** MATERIAL FOR THE TASK **
----------

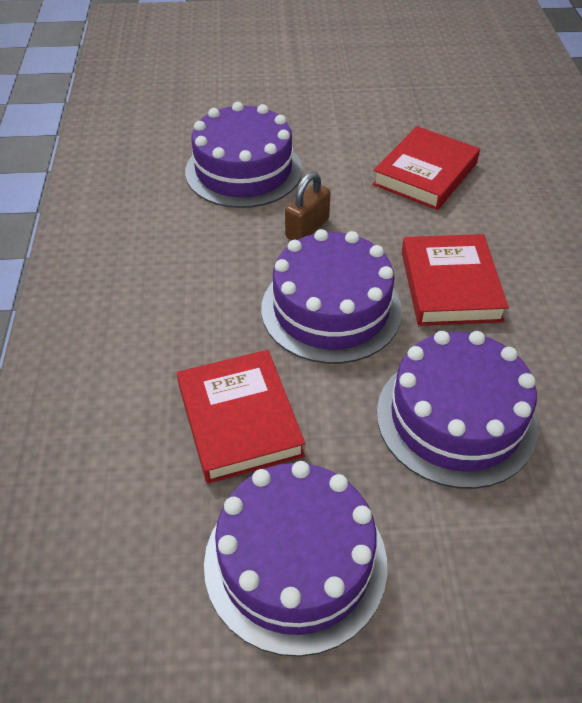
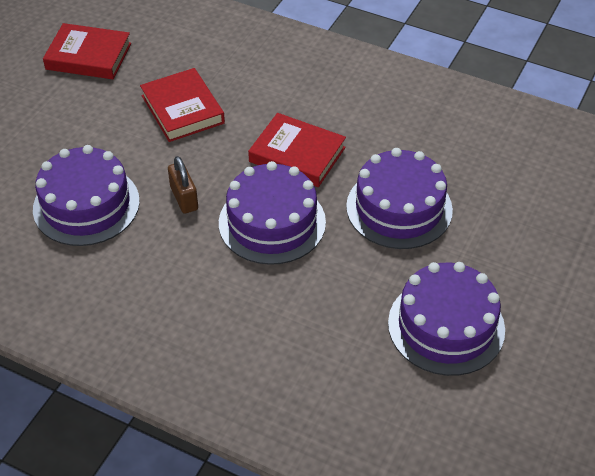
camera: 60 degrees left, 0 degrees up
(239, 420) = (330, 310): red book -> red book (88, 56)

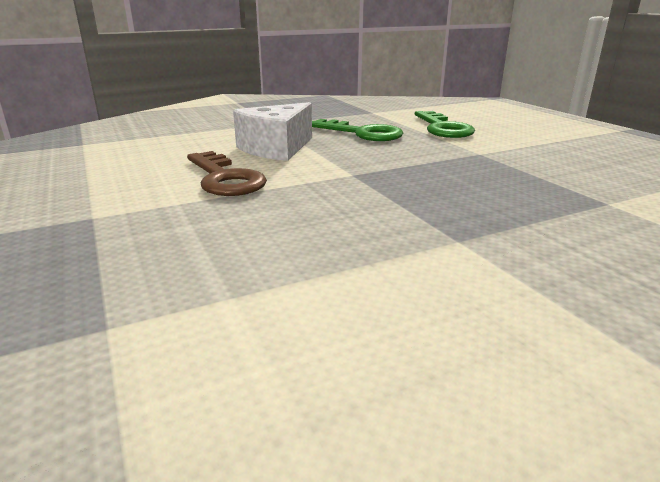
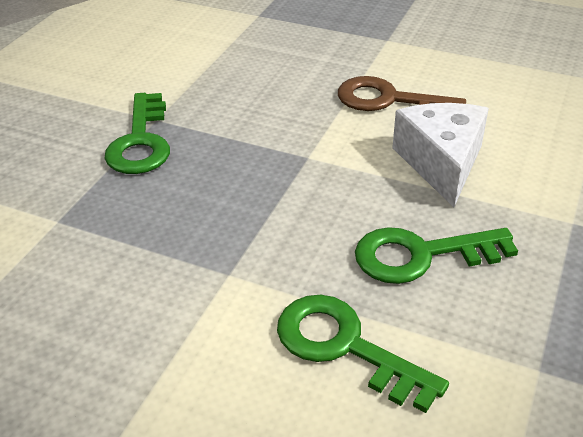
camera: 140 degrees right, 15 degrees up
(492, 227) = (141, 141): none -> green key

----------

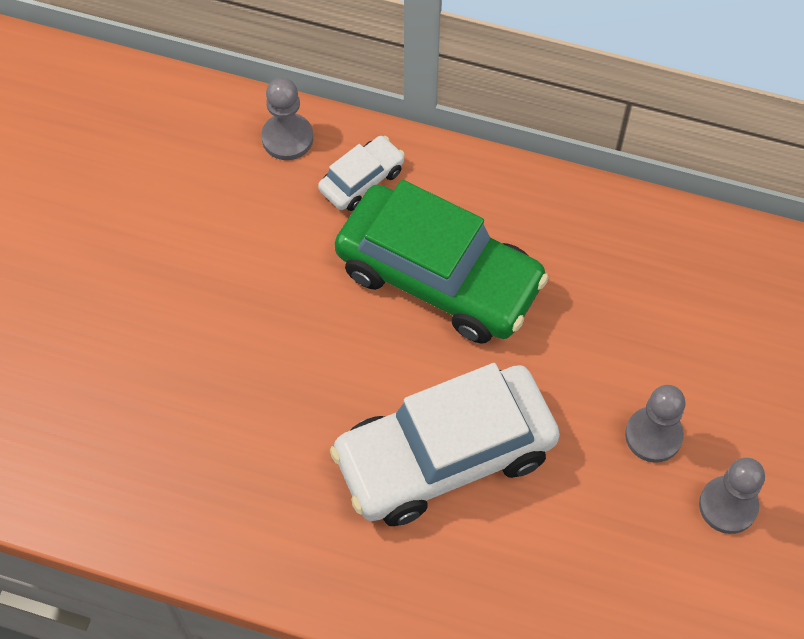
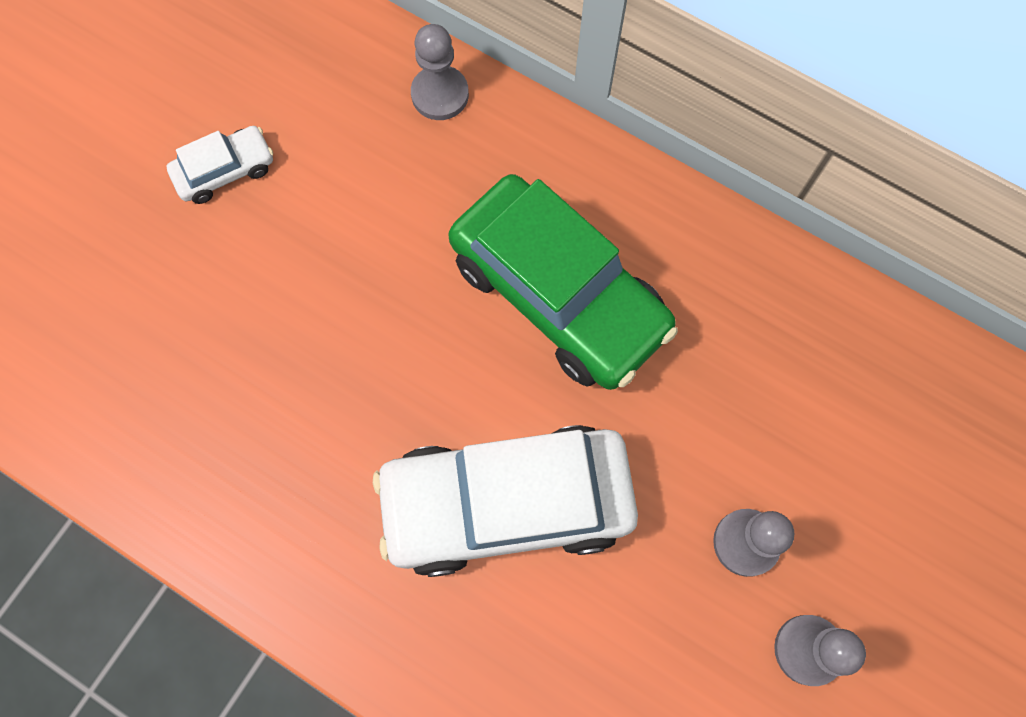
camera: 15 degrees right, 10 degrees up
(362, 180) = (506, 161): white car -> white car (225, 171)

----------

** YOUR OBJECTIVE **
From the records above, return exactly the lines running from the one that contains "camera: 60 degrees left, 0 degrees up" down to the one that contains "(492, 227) = (141, 141): none -> green key", both included, without any pictures.

** OUTPUT OF THE TASK **
camera: 60 degrees left, 0 degrees up
(239, 420) = (330, 310): red book -> red book (88, 56)

camera: 140 degrees right, 15 degrees up
(492, 227) = (141, 141): none -> green key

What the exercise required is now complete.